-- Opening Marker --

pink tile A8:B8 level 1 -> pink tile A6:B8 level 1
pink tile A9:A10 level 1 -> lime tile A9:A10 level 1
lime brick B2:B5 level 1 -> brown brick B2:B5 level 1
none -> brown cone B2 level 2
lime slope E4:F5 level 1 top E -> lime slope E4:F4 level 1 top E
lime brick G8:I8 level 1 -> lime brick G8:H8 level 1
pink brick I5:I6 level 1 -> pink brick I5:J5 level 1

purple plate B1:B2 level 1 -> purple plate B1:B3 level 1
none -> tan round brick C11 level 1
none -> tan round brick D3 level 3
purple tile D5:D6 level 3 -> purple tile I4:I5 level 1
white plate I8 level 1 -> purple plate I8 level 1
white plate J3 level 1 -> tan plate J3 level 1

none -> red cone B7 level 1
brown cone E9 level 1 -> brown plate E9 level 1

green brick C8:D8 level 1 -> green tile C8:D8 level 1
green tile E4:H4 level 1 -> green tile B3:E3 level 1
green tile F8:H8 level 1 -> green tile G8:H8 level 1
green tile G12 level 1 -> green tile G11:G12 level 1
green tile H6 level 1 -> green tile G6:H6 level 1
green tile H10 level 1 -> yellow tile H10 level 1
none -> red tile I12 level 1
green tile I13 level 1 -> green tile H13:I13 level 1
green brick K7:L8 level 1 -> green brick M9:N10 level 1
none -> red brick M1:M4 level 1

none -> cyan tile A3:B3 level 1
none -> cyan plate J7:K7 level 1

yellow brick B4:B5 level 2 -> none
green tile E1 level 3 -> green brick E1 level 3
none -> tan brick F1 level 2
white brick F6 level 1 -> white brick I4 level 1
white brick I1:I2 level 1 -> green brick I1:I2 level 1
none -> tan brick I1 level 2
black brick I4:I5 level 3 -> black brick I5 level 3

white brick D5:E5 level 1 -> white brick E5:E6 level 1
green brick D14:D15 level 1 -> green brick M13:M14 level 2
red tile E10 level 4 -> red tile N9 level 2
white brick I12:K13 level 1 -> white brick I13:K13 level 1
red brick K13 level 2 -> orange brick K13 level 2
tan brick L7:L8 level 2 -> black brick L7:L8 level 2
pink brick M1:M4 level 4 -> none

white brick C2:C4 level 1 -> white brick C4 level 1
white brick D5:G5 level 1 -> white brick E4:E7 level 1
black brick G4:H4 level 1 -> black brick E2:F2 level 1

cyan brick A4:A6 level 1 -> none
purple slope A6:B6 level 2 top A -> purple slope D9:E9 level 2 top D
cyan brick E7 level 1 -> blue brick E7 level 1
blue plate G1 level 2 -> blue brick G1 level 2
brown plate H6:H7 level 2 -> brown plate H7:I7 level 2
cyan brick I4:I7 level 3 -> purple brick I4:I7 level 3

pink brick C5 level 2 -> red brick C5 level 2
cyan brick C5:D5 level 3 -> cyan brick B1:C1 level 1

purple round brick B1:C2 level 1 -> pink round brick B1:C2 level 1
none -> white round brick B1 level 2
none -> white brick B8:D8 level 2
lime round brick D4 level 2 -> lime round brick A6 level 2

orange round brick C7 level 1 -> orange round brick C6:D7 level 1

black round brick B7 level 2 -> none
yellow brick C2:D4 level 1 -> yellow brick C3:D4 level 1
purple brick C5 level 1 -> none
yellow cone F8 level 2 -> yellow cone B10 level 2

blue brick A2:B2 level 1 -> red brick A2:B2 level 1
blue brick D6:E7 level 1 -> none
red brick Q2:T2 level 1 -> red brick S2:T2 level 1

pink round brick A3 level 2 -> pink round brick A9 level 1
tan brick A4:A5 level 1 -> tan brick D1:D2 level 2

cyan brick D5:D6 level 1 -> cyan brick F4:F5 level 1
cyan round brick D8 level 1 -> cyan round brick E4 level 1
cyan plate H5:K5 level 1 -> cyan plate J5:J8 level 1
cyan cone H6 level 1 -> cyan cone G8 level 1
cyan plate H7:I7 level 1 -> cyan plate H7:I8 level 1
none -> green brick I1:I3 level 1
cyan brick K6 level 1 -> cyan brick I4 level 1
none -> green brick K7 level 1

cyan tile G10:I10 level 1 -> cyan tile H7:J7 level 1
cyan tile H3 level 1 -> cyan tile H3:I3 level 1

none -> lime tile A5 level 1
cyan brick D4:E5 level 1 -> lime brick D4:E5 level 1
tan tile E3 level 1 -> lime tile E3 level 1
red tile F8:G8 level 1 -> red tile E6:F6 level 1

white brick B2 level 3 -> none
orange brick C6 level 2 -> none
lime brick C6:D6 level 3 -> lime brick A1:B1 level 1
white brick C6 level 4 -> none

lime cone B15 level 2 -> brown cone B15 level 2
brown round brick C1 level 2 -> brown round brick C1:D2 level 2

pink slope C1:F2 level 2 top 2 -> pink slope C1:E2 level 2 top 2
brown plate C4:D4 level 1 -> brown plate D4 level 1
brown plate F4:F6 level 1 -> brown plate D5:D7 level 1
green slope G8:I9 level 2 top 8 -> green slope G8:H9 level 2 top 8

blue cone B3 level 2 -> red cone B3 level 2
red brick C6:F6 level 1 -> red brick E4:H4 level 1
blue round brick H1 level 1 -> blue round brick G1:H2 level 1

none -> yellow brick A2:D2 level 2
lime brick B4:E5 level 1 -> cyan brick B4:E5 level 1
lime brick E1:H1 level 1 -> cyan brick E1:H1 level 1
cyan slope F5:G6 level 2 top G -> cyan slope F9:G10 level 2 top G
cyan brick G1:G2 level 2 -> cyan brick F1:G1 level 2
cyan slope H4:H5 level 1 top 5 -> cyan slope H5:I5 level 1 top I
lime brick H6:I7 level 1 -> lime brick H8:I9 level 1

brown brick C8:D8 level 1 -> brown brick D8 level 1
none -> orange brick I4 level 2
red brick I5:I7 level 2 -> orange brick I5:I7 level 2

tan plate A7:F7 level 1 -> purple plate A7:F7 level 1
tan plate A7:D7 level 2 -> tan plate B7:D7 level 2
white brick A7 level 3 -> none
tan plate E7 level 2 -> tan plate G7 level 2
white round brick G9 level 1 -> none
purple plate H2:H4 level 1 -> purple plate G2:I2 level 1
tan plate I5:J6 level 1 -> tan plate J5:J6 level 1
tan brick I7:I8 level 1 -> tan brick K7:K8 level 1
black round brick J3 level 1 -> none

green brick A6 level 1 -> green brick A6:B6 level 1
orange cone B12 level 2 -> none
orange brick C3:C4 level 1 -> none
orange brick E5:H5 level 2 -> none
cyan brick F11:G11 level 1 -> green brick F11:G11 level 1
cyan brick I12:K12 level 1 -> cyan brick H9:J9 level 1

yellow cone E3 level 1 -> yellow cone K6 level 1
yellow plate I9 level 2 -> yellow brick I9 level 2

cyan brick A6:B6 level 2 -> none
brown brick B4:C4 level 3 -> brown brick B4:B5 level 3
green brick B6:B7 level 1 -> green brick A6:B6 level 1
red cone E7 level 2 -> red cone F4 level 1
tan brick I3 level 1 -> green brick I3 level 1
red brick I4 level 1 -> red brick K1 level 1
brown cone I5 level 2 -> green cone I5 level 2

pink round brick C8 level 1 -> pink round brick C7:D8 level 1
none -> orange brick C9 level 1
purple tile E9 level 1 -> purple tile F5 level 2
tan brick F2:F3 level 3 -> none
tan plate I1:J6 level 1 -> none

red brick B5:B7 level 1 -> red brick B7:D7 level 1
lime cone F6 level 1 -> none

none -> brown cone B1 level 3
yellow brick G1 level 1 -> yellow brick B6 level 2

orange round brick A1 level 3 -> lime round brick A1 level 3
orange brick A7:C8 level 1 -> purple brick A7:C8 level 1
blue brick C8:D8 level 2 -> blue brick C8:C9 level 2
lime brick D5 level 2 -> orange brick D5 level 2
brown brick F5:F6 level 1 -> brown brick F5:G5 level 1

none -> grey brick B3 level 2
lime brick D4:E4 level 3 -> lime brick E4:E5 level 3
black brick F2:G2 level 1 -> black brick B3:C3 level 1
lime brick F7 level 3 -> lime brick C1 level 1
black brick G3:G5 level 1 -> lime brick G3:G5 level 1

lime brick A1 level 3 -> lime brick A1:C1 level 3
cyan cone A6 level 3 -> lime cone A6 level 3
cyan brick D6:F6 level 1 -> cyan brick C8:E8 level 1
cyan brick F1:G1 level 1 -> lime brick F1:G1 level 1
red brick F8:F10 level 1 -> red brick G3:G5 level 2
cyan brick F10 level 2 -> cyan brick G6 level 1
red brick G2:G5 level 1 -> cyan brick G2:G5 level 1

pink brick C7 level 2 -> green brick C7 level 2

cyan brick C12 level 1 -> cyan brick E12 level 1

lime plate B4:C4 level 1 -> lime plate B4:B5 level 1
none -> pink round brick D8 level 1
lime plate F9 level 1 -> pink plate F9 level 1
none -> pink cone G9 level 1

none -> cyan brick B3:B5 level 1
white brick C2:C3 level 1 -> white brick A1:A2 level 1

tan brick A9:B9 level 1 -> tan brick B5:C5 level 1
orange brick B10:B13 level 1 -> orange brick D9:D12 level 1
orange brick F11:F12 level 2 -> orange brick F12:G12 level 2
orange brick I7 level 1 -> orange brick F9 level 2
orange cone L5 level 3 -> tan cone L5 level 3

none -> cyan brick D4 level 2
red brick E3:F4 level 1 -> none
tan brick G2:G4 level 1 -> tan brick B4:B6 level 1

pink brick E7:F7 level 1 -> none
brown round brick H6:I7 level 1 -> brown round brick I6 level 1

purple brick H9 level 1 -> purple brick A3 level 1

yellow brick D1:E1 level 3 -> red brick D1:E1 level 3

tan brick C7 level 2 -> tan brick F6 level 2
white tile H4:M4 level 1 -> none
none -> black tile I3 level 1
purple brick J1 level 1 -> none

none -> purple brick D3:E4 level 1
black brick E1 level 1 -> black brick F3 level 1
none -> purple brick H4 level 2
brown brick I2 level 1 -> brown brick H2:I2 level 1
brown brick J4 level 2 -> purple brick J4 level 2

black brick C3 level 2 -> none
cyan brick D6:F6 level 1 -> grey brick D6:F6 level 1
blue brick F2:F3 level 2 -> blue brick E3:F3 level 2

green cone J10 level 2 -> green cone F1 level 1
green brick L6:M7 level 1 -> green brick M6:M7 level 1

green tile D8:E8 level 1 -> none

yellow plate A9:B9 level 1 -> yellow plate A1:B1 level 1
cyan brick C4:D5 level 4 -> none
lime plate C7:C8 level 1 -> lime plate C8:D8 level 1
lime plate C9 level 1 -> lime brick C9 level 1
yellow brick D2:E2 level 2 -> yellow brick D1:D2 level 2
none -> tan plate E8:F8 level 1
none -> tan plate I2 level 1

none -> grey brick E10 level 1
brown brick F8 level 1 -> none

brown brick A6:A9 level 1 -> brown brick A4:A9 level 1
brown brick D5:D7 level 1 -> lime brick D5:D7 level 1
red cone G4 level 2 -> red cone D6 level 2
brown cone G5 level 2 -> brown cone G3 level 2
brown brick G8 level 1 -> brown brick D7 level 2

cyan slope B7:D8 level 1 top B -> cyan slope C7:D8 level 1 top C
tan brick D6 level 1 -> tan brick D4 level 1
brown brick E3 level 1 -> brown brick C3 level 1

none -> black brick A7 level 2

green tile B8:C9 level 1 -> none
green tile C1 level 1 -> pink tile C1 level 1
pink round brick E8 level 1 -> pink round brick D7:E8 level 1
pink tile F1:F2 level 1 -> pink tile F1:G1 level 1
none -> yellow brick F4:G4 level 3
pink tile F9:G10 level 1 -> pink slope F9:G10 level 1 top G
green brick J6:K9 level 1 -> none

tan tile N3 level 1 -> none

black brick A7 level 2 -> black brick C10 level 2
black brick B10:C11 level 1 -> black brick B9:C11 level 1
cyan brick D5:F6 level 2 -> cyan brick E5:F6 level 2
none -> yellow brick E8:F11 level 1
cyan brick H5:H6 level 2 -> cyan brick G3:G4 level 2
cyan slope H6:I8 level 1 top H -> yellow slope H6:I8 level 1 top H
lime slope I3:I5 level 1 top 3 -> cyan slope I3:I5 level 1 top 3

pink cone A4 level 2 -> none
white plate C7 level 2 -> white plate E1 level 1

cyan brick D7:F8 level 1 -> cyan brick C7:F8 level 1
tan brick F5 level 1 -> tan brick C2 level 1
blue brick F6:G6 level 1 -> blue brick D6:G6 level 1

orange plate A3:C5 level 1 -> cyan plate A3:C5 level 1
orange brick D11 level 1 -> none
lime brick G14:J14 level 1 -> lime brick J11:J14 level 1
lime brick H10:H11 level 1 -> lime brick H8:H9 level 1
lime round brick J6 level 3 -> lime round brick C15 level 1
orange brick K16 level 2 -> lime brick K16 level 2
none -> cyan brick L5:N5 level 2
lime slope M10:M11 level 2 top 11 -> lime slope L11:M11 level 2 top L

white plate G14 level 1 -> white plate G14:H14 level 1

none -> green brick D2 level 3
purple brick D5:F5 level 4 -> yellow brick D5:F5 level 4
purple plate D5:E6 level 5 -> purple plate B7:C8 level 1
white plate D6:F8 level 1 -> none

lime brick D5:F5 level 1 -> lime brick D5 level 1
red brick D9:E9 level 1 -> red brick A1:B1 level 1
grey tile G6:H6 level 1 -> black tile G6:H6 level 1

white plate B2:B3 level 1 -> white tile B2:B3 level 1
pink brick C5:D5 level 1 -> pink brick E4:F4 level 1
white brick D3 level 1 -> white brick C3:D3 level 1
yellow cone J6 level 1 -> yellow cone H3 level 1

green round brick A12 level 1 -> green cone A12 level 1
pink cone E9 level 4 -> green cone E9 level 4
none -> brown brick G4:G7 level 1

-- Closing Marker --

WHAT YOU NEED TO DO: Start with the line above that contains "white round brick G9 level 1 -> none" and stop after the line that contains "orange brick A7:C8". Output those lines exactly, and only those.

ANSWER BELOW:
white round brick G9 level 1 -> none
purple plate H2:H4 level 1 -> purple plate G2:I2 level 1
tan plate I5:J6 level 1 -> tan plate J5:J6 level 1
tan brick I7:I8 level 1 -> tan brick K7:K8 level 1
black round brick J3 level 1 -> none

green brick A6 level 1 -> green brick A6:B6 level 1
orange cone B12 level 2 -> none
orange brick C3:C4 level 1 -> none
orange brick E5:H5 level 2 -> none
cyan brick F11:G11 level 1 -> green brick F11:G11 level 1
cyan brick I12:K12 level 1 -> cyan brick H9:J9 level 1

yellow cone E3 level 1 -> yellow cone K6 level 1
yellow plate I9 level 2 -> yellow brick I9 level 2

cyan brick A6:B6 level 2 -> none
brown brick B4:C4 level 3 -> brown brick B4:B5 level 3
green brick B6:B7 level 1 -> green brick A6:B6 level 1
red cone E7 level 2 -> red cone F4 level 1
tan brick I3 level 1 -> green brick I3 level 1
red brick I4 level 1 -> red brick K1 level 1
brown cone I5 level 2 -> green cone I5 level 2

pink round brick C8 level 1 -> pink round brick C7:D8 level 1
none -> orange brick C9 level 1
purple tile E9 level 1 -> purple tile F5 level 2
tan brick F2:F3 level 3 -> none
tan plate I1:J6 level 1 -> none

red brick B5:B7 level 1 -> red brick B7:D7 level 1
lime cone F6 level 1 -> none

none -> brown cone B1 level 3
yellow brick G1 level 1 -> yellow brick B6 level 2

orange round brick A1 level 3 -> lime round brick A1 level 3
orange brick A7:C8 level 1 -> purple brick A7:C8 level 1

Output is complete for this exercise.